Records from a dataset:
=== Begin Enclosure ===

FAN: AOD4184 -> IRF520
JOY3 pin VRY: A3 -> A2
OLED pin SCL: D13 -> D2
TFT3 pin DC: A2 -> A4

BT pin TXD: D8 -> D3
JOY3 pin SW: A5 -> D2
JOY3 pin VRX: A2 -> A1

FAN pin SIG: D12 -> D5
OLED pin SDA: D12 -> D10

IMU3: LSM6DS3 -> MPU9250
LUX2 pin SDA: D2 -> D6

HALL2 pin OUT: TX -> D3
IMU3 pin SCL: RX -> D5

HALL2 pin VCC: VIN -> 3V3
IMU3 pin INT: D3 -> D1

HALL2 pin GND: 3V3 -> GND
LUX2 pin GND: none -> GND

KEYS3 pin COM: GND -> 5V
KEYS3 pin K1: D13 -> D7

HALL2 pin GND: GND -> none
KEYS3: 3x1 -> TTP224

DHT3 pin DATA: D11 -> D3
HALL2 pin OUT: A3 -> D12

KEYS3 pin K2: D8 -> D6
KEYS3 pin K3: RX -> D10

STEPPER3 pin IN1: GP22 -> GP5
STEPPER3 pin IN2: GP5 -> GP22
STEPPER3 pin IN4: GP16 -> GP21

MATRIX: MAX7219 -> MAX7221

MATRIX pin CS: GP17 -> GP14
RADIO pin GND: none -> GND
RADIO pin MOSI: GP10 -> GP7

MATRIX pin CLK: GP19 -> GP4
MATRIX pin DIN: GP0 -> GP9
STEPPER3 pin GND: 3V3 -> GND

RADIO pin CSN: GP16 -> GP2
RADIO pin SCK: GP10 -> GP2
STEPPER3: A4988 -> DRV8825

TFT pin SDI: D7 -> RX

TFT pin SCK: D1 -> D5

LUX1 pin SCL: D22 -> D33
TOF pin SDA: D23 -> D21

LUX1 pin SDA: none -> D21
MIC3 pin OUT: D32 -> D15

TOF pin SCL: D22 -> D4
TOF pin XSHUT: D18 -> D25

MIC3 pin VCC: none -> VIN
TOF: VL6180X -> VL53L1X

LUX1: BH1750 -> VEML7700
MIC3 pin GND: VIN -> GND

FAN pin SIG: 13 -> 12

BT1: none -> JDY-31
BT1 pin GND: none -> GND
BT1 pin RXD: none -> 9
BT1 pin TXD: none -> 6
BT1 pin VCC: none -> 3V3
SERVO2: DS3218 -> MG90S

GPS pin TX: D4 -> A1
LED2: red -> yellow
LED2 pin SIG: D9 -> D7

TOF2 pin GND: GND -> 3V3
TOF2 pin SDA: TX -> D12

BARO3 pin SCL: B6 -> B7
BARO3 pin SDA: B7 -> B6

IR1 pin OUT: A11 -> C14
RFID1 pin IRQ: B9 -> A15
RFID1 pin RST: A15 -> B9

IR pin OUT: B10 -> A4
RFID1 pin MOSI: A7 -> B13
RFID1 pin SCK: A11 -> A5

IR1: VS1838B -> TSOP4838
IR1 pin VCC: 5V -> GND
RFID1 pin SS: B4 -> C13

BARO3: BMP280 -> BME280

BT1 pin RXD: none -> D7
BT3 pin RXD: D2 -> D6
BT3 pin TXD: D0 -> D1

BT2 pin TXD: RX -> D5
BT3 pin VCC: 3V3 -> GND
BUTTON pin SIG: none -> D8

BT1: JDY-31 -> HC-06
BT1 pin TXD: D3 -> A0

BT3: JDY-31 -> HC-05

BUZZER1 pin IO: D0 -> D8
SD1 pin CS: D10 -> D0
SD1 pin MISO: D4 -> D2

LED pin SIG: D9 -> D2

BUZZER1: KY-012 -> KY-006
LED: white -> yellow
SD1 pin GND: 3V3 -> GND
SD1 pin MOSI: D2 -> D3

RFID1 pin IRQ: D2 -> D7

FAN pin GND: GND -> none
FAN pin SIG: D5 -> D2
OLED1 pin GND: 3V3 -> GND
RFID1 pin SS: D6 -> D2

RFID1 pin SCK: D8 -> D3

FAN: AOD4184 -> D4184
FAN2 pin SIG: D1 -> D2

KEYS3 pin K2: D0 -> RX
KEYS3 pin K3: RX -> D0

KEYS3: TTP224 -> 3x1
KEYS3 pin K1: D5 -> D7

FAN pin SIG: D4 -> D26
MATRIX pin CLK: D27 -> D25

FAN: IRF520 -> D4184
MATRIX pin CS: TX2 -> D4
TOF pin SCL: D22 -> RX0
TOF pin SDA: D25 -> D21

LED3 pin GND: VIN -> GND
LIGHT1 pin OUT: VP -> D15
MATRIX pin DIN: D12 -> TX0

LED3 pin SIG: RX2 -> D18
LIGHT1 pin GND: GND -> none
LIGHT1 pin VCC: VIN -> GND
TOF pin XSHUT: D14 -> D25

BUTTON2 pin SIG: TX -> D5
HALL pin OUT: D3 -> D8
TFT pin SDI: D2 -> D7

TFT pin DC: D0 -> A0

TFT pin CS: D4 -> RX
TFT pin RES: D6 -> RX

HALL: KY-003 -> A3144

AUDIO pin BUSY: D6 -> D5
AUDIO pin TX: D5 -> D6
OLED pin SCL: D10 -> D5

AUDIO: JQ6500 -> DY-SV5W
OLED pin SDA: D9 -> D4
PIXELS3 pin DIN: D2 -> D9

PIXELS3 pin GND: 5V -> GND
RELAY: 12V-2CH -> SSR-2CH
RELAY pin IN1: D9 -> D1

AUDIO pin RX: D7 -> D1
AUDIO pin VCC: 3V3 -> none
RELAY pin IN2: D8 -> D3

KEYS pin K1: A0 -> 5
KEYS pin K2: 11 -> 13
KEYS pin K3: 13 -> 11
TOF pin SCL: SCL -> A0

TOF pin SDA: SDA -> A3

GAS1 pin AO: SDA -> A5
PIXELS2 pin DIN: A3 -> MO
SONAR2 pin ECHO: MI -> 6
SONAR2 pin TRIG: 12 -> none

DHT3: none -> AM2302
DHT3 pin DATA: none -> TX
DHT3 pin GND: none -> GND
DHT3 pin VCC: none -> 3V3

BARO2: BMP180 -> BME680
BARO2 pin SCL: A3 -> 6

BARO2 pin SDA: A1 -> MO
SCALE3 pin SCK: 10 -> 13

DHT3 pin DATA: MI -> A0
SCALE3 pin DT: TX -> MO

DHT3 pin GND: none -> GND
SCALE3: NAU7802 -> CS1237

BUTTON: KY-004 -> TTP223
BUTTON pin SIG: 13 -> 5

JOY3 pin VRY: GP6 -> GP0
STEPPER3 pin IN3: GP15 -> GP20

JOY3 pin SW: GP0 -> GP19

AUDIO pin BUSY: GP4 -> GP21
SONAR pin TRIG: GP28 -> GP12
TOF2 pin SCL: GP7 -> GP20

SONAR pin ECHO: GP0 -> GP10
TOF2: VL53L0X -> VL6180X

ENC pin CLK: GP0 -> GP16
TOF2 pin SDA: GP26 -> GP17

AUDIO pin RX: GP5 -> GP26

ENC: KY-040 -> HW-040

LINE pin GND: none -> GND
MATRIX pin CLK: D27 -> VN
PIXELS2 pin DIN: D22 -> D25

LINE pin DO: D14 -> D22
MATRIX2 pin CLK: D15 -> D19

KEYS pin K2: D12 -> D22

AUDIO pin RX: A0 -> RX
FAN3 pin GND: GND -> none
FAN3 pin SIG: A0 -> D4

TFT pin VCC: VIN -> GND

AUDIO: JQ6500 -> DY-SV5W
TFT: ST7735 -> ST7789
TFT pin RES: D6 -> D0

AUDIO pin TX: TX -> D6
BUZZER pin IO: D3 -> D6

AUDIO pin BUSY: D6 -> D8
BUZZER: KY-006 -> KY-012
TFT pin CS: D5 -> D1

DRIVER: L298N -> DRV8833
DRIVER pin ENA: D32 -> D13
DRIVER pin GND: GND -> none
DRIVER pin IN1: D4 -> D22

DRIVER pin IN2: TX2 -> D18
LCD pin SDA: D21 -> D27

=== End Enclosure ===

Work instruction: Working from the entries above, filter out every line that lacks "RELAY" and copy what remains.

Output of the exercise:
RELAY: 12V-2CH -> SSR-2CH
RELAY pin IN1: D9 -> D1
RELAY pin IN2: D8 -> D3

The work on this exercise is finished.